-- EXERCISE DATA follows --
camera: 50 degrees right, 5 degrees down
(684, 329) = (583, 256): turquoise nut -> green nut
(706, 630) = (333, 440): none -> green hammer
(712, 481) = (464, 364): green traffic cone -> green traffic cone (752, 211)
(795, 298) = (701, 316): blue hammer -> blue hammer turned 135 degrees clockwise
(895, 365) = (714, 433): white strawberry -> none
-- EXERCISE DATA concluded --
-- EXERCISE DATA follows --
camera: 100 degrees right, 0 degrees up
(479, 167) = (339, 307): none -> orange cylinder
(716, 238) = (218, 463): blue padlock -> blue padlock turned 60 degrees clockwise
-- EXERCISE DATA concluded --
• ACTIVITY:
Could you retype exactly the lines above, starting at the line that contains "(712, 481) = (464, 364): green" and ending at the line that contains "(895, 365) = (714, 433): white", and nothing more?

• REPLY:
(712, 481) = (464, 364): green traffic cone -> green traffic cone (752, 211)
(795, 298) = (701, 316): blue hammer -> blue hammer turned 135 degrees clockwise
(895, 365) = (714, 433): white strawberry -> none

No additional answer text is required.